PROBLEM DESCRIPTION. Return the records below in full. Keep every word exact and skip the images.

TASK INPUT section start

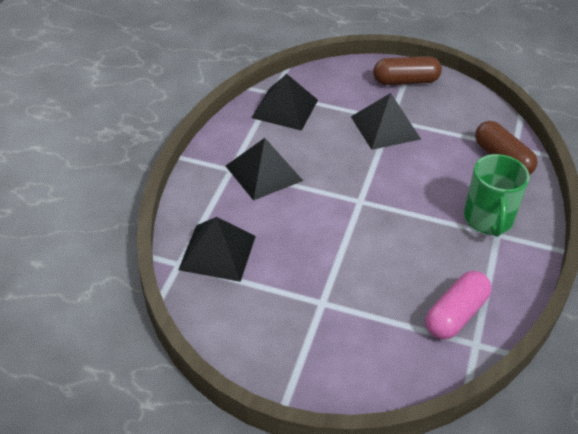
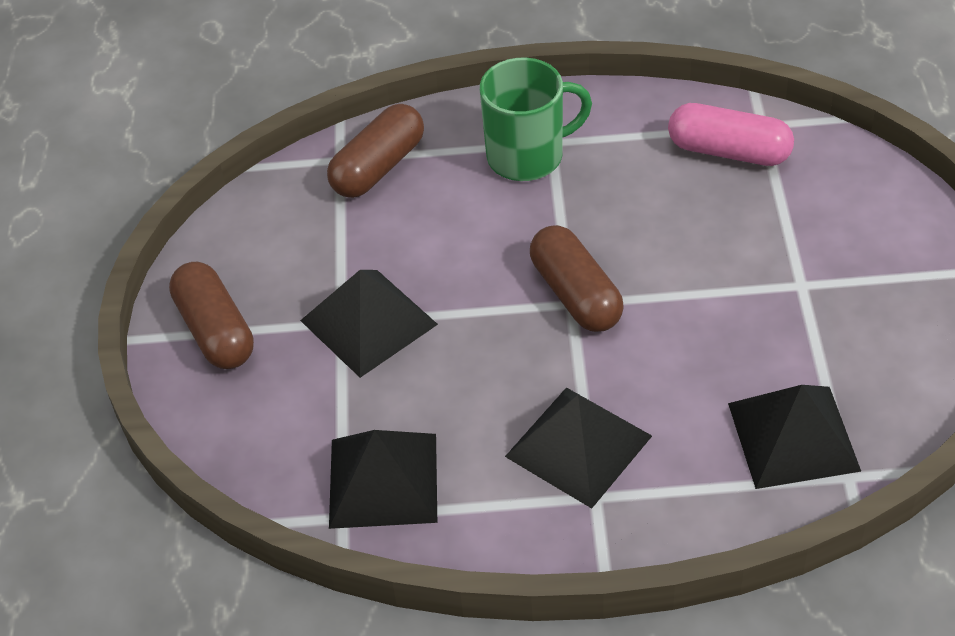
camera: 105 degrees left, 5 degrees up
none -> brown capsule [530,225,624,332]

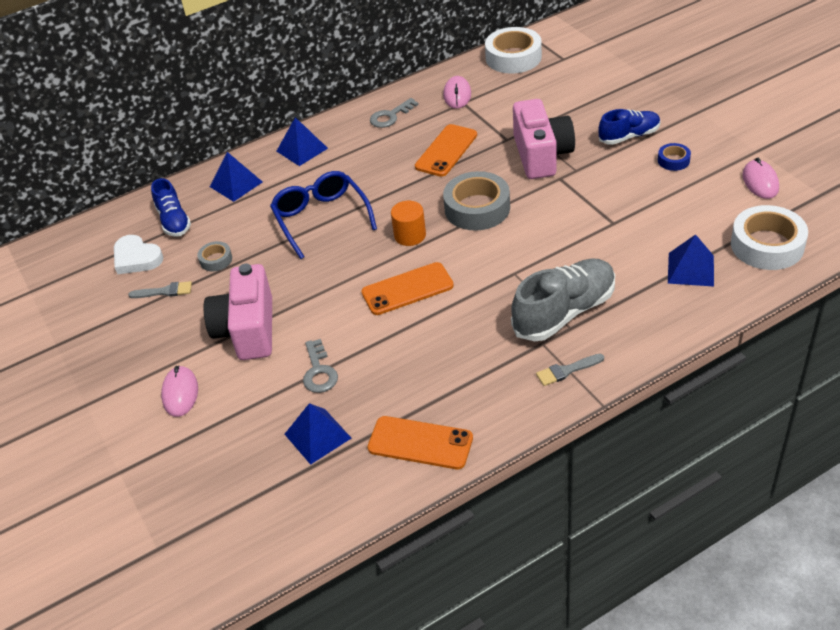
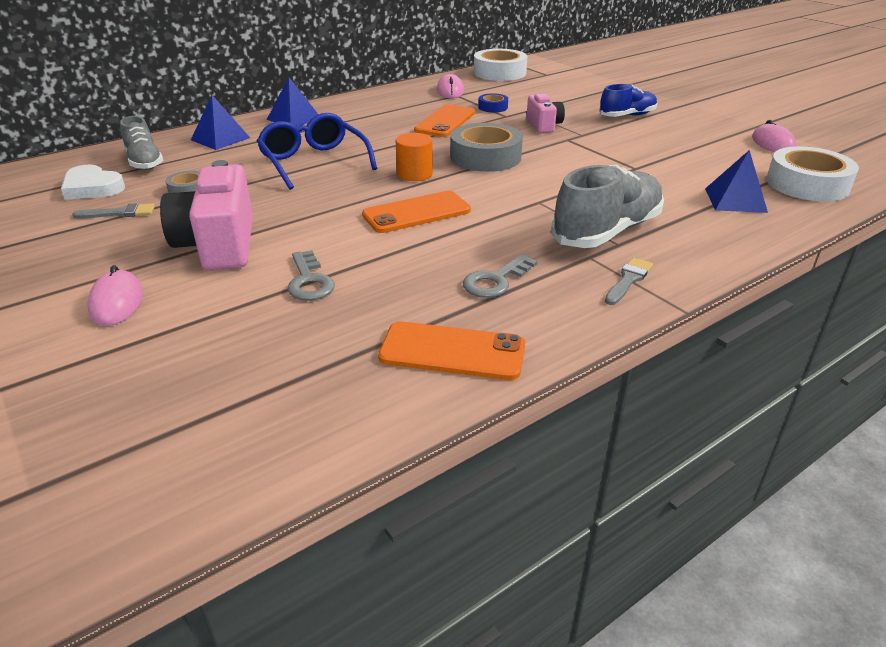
camera: 10 degrees left, 10 degrees down
blue shoe [151,178,191,237] -> grey shoe [120,116,163,170]
blue pyramid [285,403,351,465] -> none
grey key [370,98,419,128] -> grey key moved to [463,254,538,298]
pink camera [513,99,575,179] -> pink camera [527,93,565,133], size x0.56
grey brush [536,354,604,386] -> grey brush turned 150 degrees clockwise [605,257,653,305]
blue tape [658,143,691,171] -> blue tape moved to [478,93,508,112]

TASK INPUT section end

EXERCISE RESULT.
camera: 105 degrees left, 5 degrees up
none -> brown capsule [530,225,624,332]

camera: 10 degrees left, 10 degrees down
blue shoe [151,178,191,237] -> grey shoe [120,116,163,170]
blue pyramid [285,403,351,465] -> none
grey key [370,98,419,128] -> grey key moved to [463,254,538,298]
pink camera [513,99,575,179] -> pink camera [527,93,565,133], size x0.56
grey brush [536,354,604,386] -> grey brush turned 150 degrees clockwise [605,257,653,305]
blue tape [658,143,691,171] -> blue tape moved to [478,93,508,112]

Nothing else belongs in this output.